WORK TO COMPLETE:
Lines before the one containing "JP1 pin 1: GND -> N13" in the records below are to be left out; that line and all after it, through the end, are to be retyped exactly.

PROVIDED DATA:
..............................

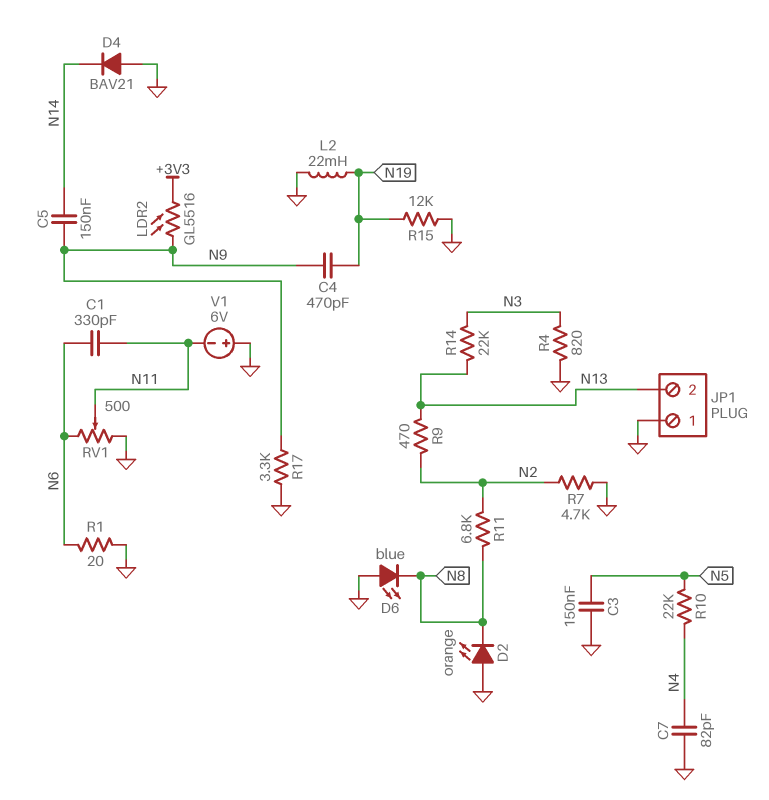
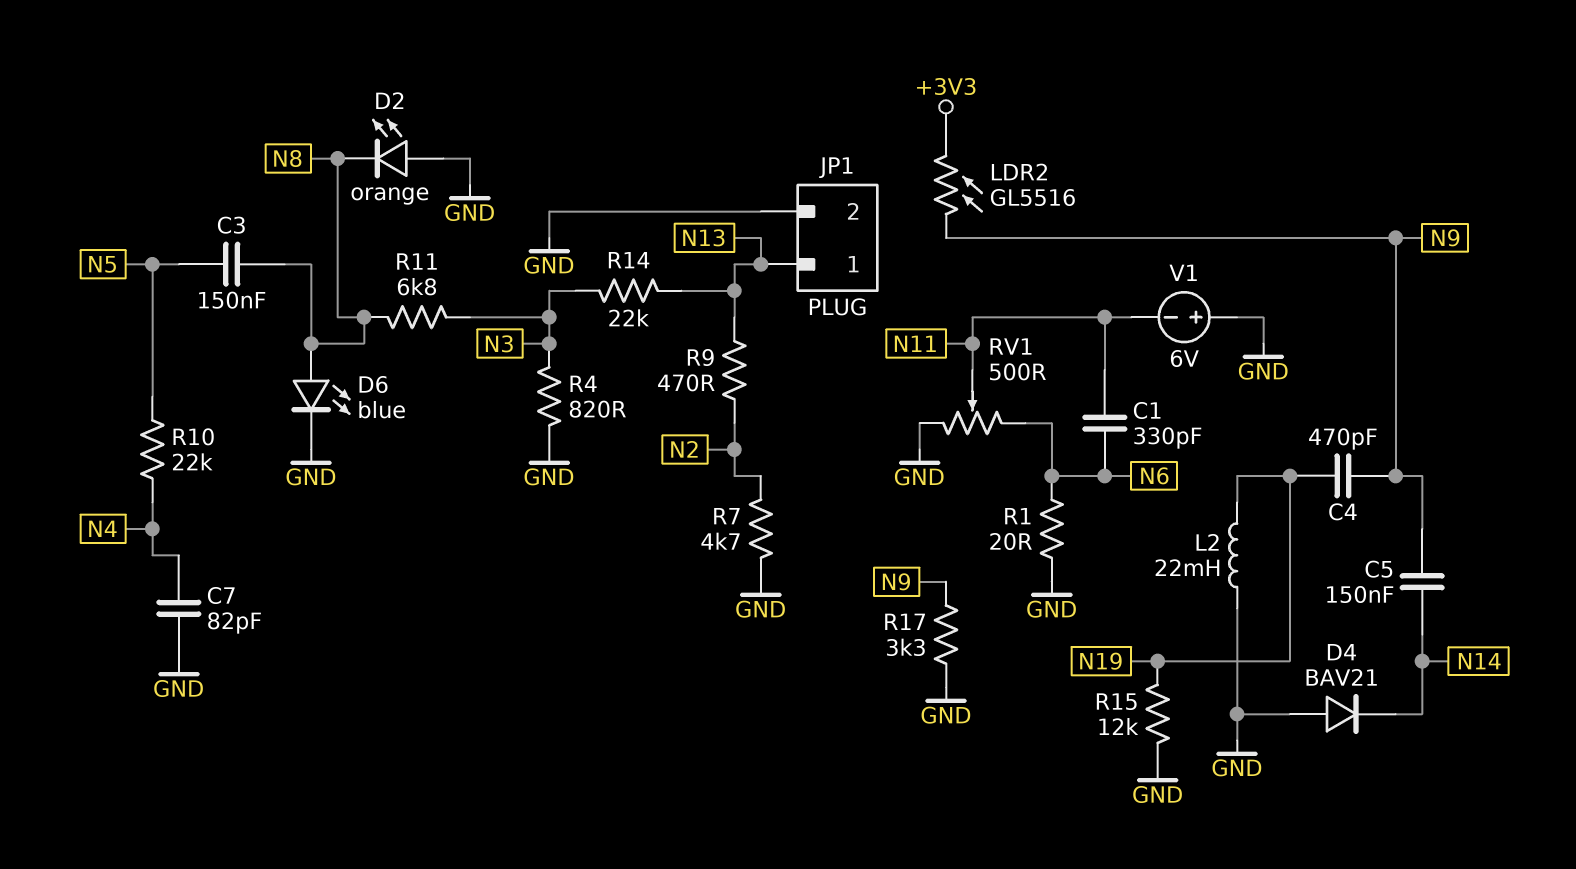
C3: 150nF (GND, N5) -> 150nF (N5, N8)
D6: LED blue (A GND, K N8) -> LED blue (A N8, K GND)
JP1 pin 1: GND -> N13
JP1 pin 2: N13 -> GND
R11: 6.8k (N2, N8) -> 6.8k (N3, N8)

..............................

OUTPUT OF THE EXERCISE:
JP1 pin 1: GND -> N13
JP1 pin 2: N13 -> GND
R11: 6.8k (N2, N8) -> 6.8k (N3, N8)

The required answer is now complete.